(GIVEN DATA begins)

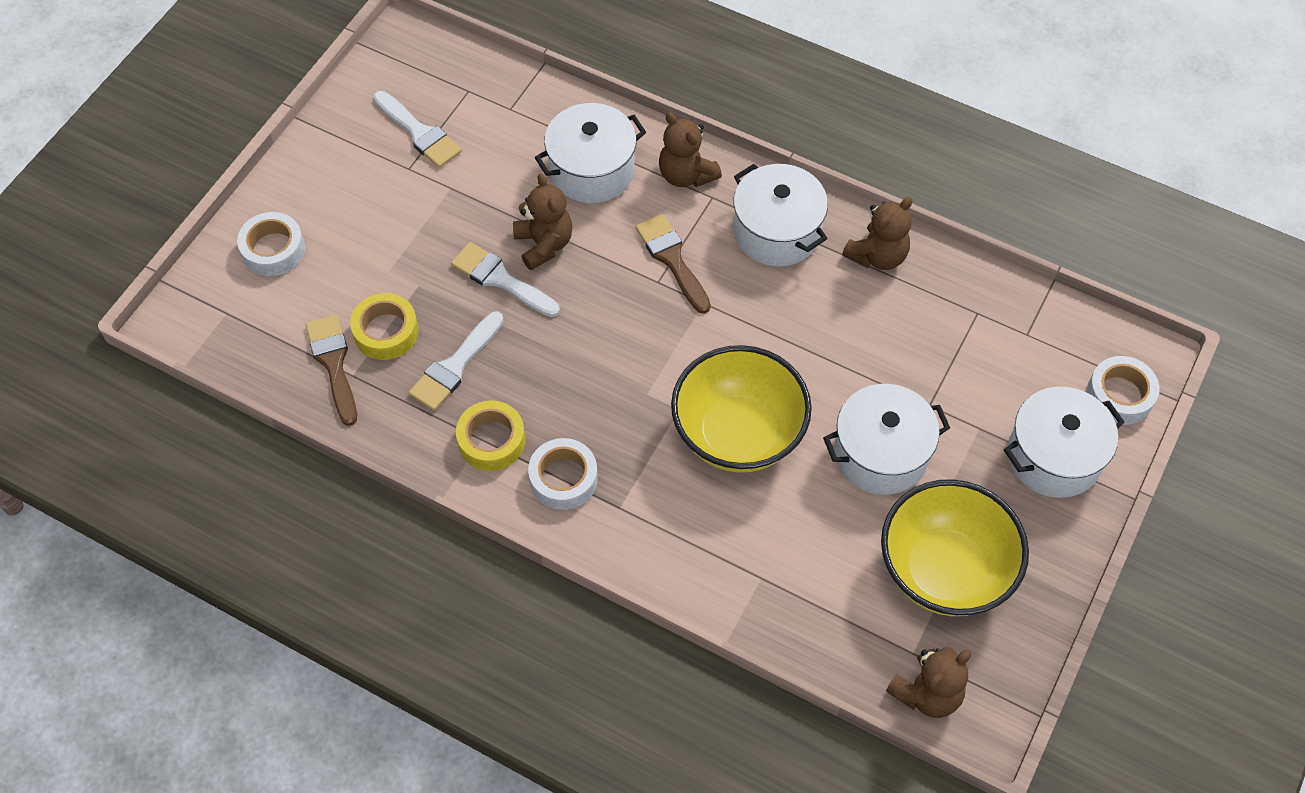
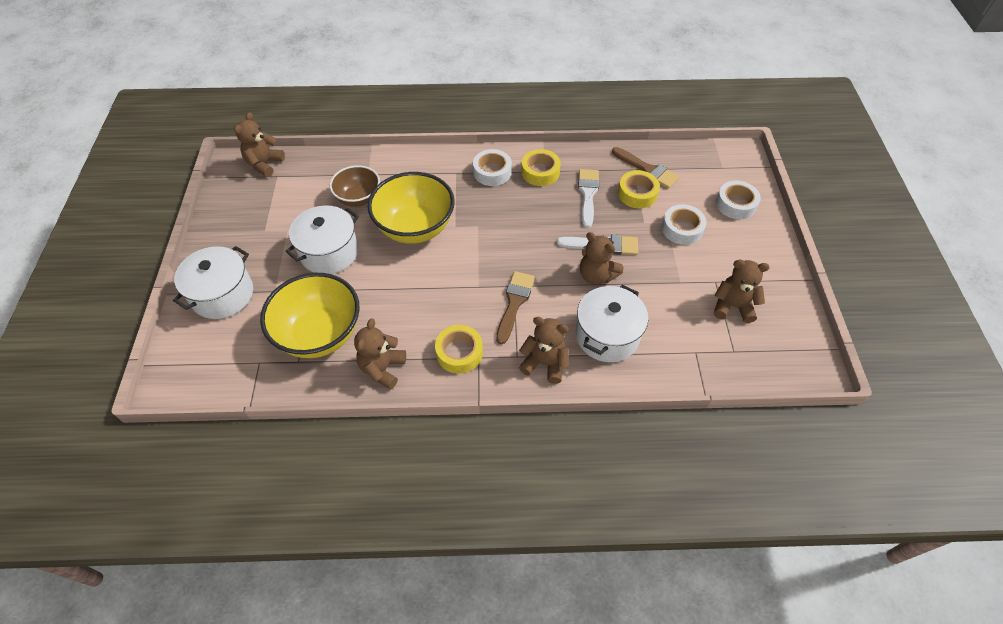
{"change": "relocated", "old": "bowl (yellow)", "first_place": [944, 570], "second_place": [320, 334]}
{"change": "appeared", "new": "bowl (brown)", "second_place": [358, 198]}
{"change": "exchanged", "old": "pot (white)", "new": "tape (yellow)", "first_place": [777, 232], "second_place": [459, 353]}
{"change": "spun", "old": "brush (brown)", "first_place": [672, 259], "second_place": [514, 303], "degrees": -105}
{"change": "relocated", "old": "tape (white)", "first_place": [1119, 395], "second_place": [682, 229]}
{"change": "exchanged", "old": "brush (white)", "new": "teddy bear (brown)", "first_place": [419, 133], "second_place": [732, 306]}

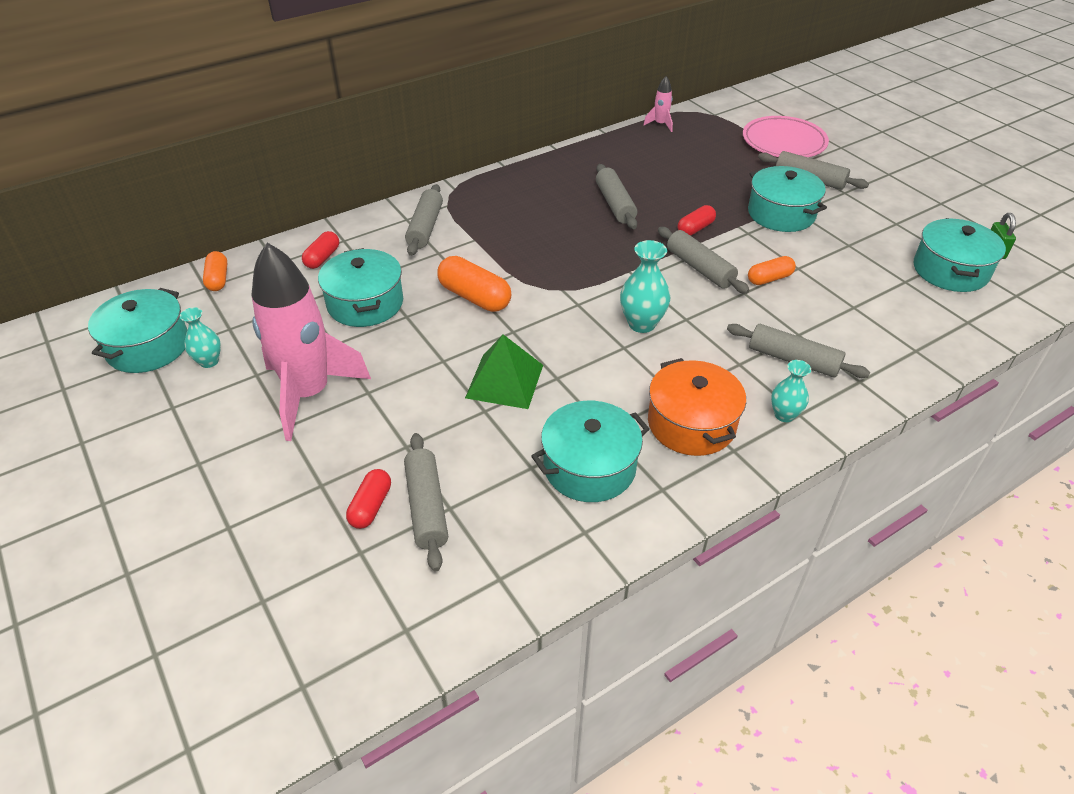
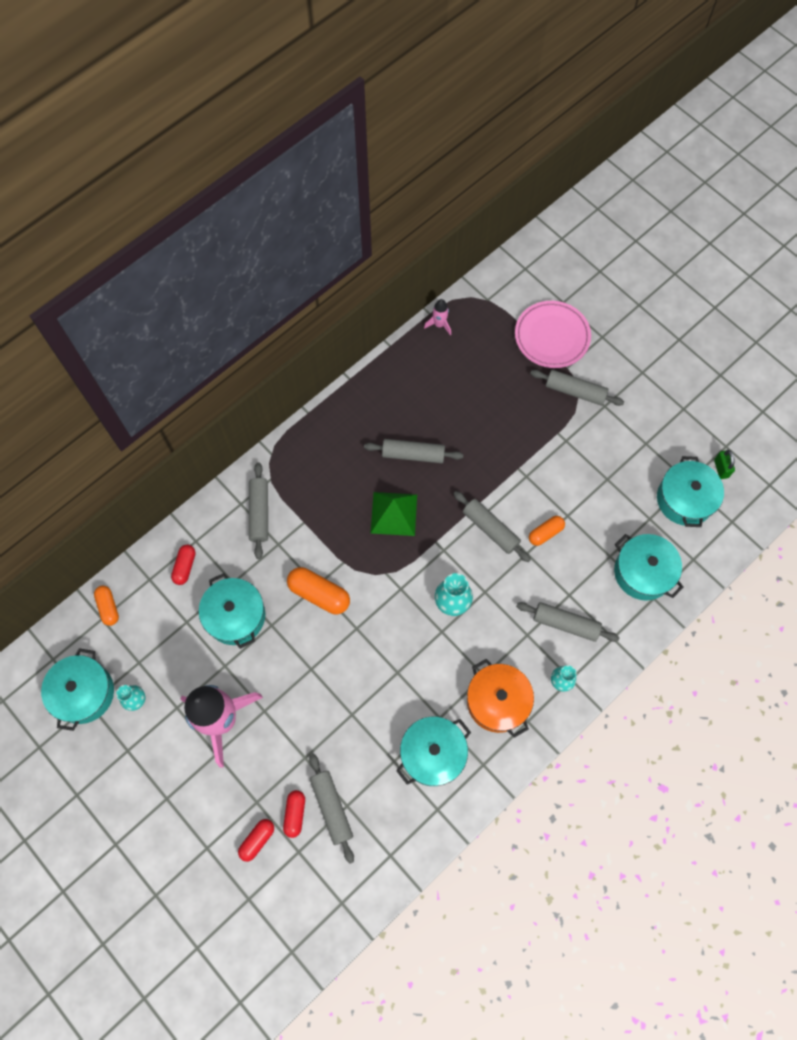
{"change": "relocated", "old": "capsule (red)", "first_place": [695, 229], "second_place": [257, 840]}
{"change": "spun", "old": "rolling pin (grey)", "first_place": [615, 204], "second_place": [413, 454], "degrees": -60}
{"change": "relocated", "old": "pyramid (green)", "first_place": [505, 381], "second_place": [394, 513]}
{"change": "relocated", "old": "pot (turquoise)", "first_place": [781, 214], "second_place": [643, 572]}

(GIVEN DATA ends)

## GOAL OF THE EXERCISE
Repeat the data word for word, excluding any image.

## RESULT OF THE EXERCISE
{"change": "relocated", "old": "bowl (yellow)", "first_place": [944, 570], "second_place": [320, 334]}
{"change": "appeared", "new": "bowl (brown)", "second_place": [358, 198]}
{"change": "exchanged", "old": "pot (white)", "new": "tape (yellow)", "first_place": [777, 232], "second_place": [459, 353]}
{"change": "spun", "old": "brush (brown)", "first_place": [672, 259], "second_place": [514, 303], "degrees": -105}
{"change": "relocated", "old": "tape (white)", "first_place": [1119, 395], "second_place": [682, 229]}
{"change": "exchanged", "old": "brush (white)", "new": "teddy bear (brown)", "first_place": [419, 133], "second_place": [732, 306]}

{"change": "relocated", "old": "capsule (red)", "first_place": [695, 229], "second_place": [257, 840]}
{"change": "spun", "old": "rolling pin (grey)", "first_place": [615, 204], "second_place": [413, 454], "degrees": -60}
{"change": "relocated", "old": "pyramid (green)", "first_place": [505, 381], "second_place": [394, 513]}
{"change": "relocated", "old": "pot (turquoise)", "first_place": [781, 214], "second_place": [643, 572]}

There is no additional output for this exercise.